[Extracted data entries]
Start of Block
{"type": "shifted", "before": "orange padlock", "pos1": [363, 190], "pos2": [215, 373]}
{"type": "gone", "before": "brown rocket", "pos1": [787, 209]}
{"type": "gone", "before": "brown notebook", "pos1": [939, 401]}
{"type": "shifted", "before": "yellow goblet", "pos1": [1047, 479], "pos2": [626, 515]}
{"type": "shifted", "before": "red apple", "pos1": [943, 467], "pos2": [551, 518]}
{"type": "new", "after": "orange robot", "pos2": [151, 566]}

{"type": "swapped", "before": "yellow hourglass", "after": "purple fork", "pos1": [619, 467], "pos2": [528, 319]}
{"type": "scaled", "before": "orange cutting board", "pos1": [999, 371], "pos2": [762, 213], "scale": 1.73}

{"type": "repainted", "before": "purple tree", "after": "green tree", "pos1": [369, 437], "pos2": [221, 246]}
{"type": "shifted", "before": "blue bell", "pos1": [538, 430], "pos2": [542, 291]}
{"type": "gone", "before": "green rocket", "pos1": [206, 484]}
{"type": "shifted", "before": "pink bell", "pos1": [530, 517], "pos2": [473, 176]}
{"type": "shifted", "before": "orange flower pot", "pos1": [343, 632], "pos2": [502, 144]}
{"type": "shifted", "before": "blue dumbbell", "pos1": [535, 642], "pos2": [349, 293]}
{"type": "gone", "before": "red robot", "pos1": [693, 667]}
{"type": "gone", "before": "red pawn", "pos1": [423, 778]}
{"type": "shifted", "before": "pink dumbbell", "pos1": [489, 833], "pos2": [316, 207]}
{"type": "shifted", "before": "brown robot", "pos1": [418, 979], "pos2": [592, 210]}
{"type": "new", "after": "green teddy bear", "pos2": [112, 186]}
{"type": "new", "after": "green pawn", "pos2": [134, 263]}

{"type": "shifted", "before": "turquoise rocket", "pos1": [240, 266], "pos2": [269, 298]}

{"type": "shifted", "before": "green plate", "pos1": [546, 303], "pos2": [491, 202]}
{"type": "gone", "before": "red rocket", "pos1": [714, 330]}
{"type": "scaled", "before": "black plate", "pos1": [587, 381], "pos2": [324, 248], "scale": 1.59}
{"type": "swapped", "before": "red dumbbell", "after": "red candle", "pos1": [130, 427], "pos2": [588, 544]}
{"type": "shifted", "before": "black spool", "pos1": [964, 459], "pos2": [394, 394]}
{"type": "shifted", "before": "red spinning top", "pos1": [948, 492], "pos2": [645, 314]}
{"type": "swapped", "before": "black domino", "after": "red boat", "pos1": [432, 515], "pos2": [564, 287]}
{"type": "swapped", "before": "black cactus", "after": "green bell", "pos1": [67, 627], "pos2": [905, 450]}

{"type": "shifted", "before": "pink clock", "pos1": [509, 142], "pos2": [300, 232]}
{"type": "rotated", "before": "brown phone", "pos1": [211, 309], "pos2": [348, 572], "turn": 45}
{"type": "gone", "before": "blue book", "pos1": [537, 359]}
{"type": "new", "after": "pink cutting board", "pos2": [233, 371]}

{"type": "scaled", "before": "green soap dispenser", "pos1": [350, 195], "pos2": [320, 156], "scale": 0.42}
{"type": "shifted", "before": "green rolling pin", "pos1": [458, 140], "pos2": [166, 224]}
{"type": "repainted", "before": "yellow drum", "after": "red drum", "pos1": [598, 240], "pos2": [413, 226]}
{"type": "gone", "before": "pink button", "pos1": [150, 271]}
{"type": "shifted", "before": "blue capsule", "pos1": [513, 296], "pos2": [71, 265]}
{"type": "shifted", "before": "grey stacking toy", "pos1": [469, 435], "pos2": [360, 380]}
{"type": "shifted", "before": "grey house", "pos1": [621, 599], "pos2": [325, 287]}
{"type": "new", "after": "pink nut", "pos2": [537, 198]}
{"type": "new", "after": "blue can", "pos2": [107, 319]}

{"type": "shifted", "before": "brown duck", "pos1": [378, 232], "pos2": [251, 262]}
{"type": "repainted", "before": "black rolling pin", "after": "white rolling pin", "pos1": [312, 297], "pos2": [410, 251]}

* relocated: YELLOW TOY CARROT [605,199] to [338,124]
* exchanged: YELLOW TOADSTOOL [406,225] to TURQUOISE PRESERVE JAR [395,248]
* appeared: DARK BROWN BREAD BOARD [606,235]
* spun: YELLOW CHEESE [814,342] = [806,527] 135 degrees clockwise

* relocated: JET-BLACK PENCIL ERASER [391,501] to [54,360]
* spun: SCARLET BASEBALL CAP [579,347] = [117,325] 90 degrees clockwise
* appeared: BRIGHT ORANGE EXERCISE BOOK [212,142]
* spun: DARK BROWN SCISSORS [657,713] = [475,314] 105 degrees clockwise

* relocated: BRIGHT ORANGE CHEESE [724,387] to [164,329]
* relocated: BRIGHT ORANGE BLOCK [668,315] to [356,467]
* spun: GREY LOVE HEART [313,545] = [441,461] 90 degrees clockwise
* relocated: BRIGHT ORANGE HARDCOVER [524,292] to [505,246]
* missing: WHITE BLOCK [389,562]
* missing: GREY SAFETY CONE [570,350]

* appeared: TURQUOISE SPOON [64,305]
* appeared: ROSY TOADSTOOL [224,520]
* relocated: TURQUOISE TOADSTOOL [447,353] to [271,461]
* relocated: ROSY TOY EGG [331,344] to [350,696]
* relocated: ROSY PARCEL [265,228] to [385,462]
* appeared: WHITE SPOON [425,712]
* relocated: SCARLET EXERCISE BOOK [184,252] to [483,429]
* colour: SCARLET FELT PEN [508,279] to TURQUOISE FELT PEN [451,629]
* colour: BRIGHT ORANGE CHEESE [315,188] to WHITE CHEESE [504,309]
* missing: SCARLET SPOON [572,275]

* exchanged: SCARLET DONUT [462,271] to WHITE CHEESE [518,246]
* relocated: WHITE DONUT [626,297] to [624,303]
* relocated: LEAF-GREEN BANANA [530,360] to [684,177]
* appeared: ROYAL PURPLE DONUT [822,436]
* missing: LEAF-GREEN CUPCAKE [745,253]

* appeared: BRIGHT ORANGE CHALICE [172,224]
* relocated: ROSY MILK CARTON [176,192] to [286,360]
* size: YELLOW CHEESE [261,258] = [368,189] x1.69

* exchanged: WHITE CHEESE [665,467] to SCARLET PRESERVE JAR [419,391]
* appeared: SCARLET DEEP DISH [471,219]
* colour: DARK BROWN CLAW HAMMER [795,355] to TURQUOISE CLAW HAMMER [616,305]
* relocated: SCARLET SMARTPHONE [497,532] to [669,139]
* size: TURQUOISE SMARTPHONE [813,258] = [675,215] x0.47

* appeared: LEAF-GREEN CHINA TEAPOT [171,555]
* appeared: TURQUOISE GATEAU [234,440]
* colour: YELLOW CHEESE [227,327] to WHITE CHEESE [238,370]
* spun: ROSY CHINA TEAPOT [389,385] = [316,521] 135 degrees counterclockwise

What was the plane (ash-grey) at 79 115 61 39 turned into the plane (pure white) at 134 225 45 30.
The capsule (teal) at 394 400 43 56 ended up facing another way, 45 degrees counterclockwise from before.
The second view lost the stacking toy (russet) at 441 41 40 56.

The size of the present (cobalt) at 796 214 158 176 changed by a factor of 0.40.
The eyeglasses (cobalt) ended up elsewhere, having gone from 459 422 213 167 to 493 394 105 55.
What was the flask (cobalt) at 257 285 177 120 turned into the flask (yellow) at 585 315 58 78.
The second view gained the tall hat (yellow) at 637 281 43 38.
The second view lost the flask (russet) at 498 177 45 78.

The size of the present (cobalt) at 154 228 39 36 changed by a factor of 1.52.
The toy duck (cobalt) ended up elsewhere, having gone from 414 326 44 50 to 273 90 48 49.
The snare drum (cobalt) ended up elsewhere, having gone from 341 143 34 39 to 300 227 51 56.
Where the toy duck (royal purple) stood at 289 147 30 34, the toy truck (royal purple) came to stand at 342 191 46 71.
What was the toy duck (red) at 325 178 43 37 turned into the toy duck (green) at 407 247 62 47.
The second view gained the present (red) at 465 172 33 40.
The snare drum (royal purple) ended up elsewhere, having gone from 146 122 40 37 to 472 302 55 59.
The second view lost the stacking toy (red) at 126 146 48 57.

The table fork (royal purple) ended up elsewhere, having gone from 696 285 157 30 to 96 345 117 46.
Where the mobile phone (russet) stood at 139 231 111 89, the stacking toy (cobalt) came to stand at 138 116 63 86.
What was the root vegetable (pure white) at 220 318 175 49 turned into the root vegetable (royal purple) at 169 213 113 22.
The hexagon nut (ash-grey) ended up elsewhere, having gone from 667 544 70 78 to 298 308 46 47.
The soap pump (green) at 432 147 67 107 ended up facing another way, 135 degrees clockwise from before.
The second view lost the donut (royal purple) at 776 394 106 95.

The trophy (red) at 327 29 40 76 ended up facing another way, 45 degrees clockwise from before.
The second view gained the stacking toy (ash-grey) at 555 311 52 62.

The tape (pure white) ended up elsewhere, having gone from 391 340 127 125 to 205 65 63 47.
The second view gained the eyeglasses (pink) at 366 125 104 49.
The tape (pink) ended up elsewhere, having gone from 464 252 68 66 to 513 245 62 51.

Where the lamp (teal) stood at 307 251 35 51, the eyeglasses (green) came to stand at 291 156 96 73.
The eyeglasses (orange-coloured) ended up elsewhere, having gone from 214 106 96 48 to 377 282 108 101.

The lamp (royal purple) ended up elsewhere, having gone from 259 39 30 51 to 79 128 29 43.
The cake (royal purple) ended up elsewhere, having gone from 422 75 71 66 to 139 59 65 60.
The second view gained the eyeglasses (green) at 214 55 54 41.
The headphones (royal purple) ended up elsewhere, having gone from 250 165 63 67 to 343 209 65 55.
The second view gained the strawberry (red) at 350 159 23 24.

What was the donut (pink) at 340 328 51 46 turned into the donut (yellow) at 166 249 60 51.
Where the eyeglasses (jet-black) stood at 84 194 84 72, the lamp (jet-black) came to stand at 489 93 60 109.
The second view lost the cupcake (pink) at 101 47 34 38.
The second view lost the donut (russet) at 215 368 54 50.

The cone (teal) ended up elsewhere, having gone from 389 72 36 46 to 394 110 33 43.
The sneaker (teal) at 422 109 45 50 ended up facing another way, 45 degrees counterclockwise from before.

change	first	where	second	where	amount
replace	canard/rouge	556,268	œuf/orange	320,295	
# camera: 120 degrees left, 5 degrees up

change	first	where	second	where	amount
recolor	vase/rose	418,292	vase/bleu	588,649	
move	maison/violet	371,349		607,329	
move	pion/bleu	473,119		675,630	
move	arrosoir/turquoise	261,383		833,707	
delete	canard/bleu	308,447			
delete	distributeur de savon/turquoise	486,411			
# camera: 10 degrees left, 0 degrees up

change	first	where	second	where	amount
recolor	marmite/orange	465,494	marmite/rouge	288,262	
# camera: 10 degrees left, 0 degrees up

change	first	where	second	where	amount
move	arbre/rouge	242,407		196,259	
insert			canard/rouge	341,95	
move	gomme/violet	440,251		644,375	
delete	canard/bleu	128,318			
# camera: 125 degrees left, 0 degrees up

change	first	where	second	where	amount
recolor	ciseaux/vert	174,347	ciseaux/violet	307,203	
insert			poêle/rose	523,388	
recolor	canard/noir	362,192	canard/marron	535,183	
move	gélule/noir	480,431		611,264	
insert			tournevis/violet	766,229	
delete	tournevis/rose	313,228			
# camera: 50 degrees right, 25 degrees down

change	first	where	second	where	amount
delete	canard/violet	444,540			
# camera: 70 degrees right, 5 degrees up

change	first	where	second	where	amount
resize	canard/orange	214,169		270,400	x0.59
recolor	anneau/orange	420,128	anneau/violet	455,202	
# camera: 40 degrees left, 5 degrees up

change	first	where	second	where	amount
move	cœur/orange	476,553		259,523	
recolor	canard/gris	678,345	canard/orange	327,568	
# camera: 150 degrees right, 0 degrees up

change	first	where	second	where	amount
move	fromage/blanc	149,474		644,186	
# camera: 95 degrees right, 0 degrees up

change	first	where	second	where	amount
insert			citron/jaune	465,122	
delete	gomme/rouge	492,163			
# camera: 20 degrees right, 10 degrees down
End of Block
**To do:**
Repeat word for word the lines above that run from the line containing "[117,325] 90 degrees clockwise" through the line containing "[626,297] to [624,303]", both ends included, and nothing else.

**Result:**
* spun: SCARLET BASEBALL CAP [579,347] = [117,325] 90 degrees clockwise
* appeared: BRIGHT ORANGE EXERCISE BOOK [212,142]
* spun: DARK BROWN SCISSORS [657,713] = [475,314] 105 degrees clockwise

* relocated: BRIGHT ORANGE CHEESE [724,387] to [164,329]
* relocated: BRIGHT ORANGE BLOCK [668,315] to [356,467]
* spun: GREY LOVE HEART [313,545] = [441,461] 90 degrees clockwise
* relocated: BRIGHT ORANGE HARDCOVER [524,292] to [505,246]
* missing: WHITE BLOCK [389,562]
* missing: GREY SAFETY CONE [570,350]

* appeared: TURQUOISE SPOON [64,305]
* appeared: ROSY TOADSTOOL [224,520]
* relocated: TURQUOISE TOADSTOOL [447,353] to [271,461]
* relocated: ROSY TOY EGG [331,344] to [350,696]
* relocated: ROSY PARCEL [265,228] to [385,462]
* appeared: WHITE SPOON [425,712]
* relocated: SCARLET EXERCISE BOOK [184,252] to [483,429]
* colour: SCARLET FELT PEN [508,279] to TURQUOISE FELT PEN [451,629]
* colour: BRIGHT ORANGE CHEESE [315,188] to WHITE CHEESE [504,309]
* missing: SCARLET SPOON [572,275]

* exchanged: SCARLET DONUT [462,271] to WHITE CHEESE [518,246]
* relocated: WHITE DONUT [626,297] to [624,303]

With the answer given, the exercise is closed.